§ **Exercise**:
Pull every line with "left" from the data below and copy it.

Coordinate-based object records
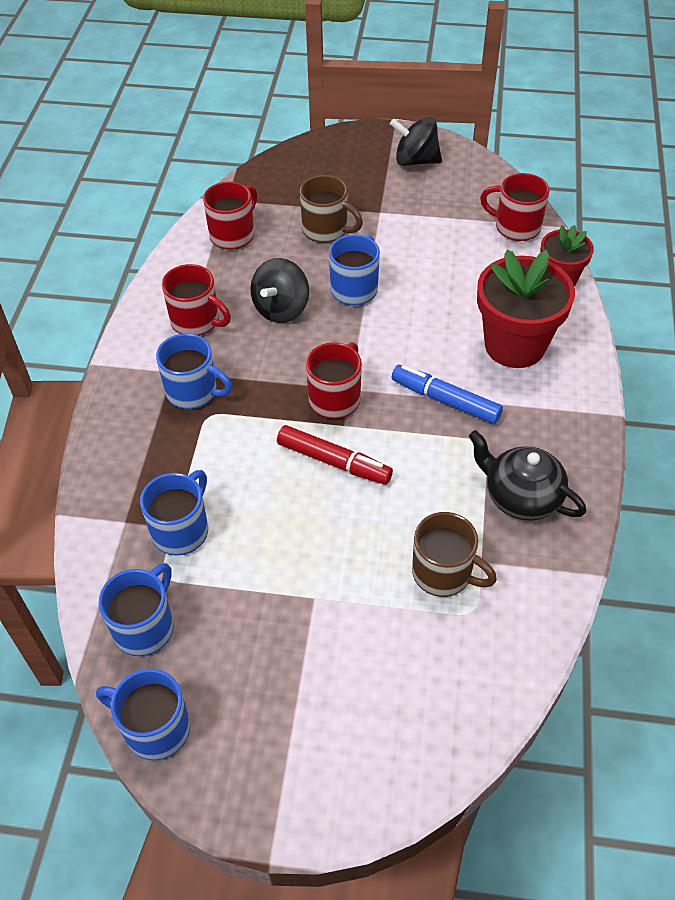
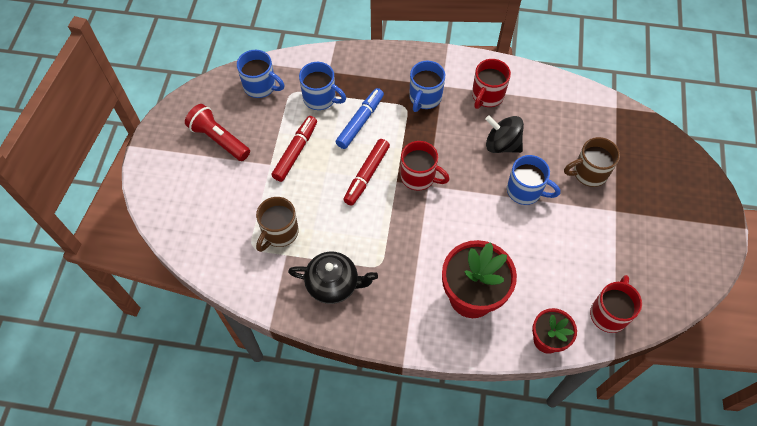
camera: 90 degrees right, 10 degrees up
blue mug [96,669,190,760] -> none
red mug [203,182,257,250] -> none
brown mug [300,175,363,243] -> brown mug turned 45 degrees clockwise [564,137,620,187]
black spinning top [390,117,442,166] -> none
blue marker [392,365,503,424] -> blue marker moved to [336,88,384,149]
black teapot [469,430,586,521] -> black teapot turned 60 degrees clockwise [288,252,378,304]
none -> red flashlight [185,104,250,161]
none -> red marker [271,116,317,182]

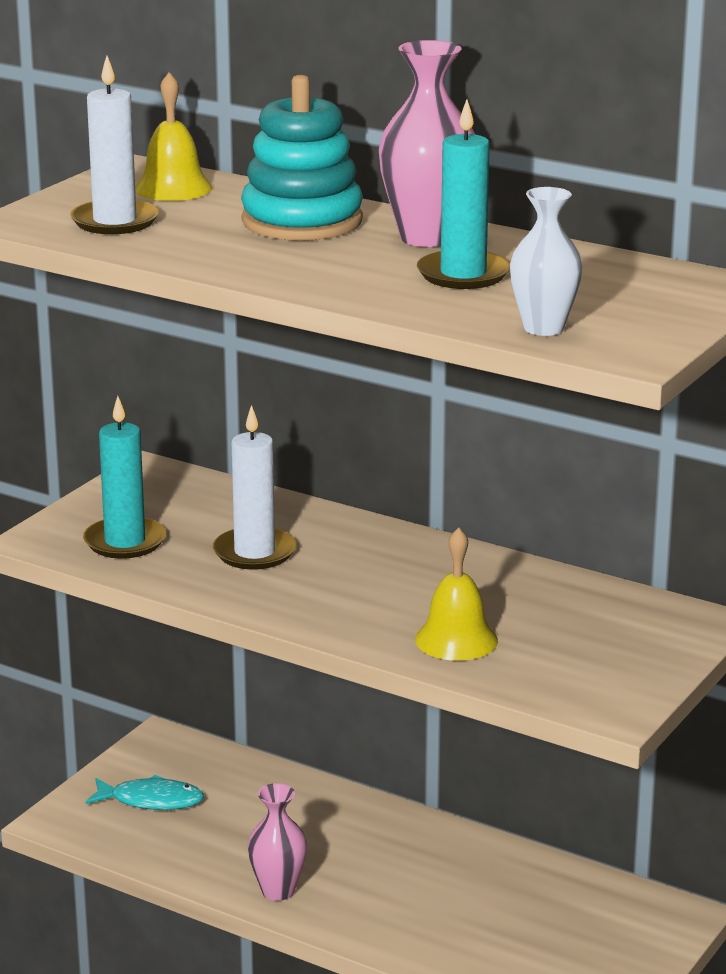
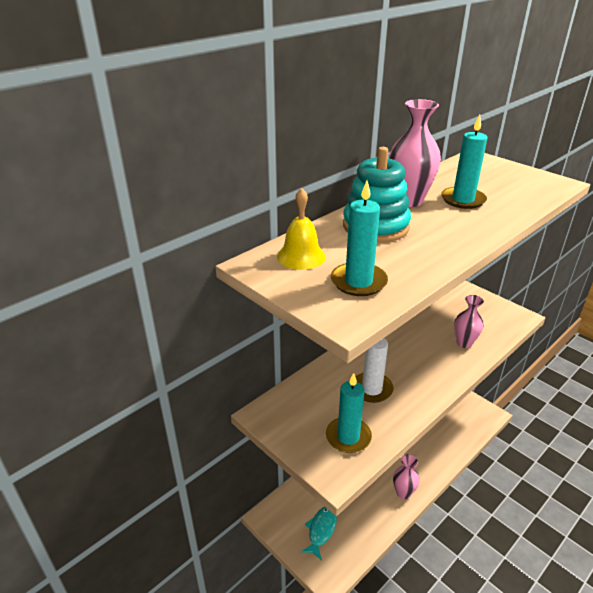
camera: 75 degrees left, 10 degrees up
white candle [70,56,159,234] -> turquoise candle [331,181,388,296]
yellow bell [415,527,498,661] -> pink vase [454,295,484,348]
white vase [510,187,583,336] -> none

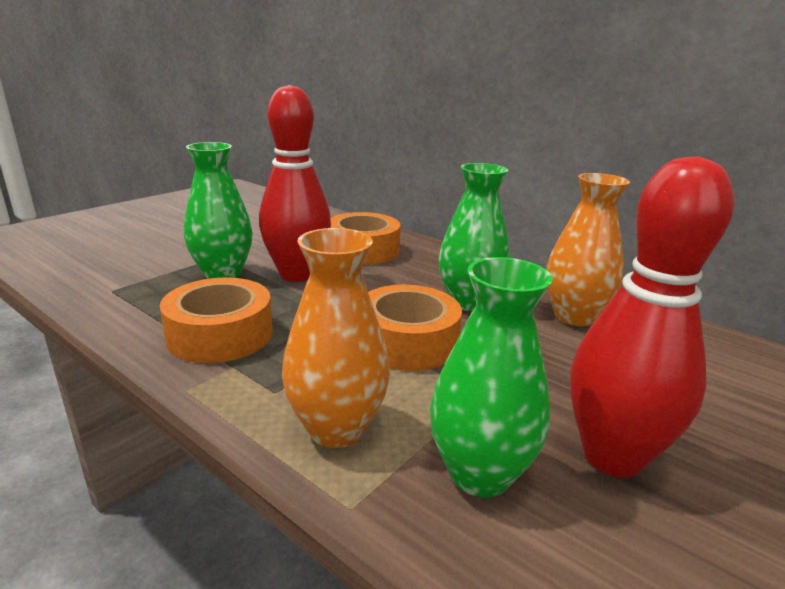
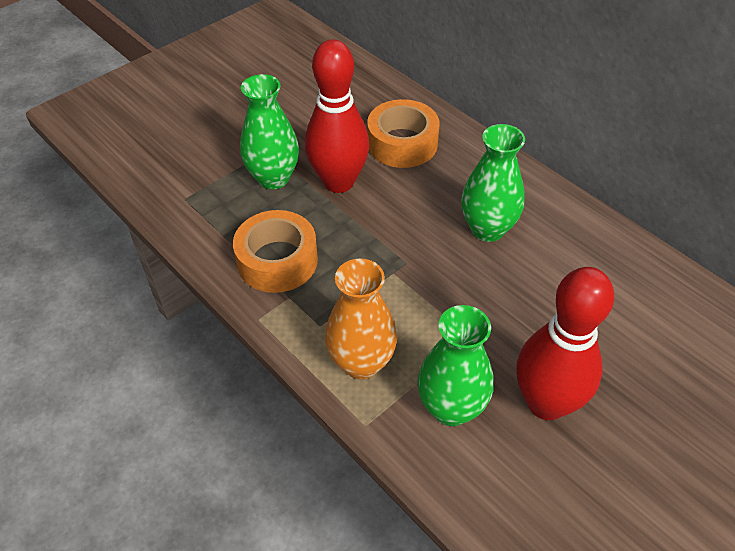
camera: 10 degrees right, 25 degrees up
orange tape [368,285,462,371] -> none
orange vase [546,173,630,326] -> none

==

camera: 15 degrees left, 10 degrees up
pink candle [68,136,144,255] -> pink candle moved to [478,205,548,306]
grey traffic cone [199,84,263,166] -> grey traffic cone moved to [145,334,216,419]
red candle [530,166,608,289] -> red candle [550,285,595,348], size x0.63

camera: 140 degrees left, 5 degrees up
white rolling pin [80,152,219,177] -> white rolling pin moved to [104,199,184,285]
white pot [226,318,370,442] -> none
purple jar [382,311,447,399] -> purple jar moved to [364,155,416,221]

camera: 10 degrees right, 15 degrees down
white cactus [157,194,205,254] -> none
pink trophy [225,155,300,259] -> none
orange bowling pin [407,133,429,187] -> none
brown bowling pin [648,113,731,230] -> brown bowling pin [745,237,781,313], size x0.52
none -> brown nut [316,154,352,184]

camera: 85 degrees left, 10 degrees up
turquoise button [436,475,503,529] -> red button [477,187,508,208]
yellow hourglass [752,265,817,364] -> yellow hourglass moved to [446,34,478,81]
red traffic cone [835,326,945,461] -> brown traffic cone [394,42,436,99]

==

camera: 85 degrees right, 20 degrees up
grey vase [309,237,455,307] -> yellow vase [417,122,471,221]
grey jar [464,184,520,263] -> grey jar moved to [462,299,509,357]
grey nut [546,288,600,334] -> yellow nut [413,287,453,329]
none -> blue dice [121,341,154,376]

§ **Your response**:
camera: 75 degrees left, 10 degrees up
camera: 15 degrees left, 10 degrees up
camera: 140 degrees left, 5 degrees up
camera: 85 degrees left, 10 degrees up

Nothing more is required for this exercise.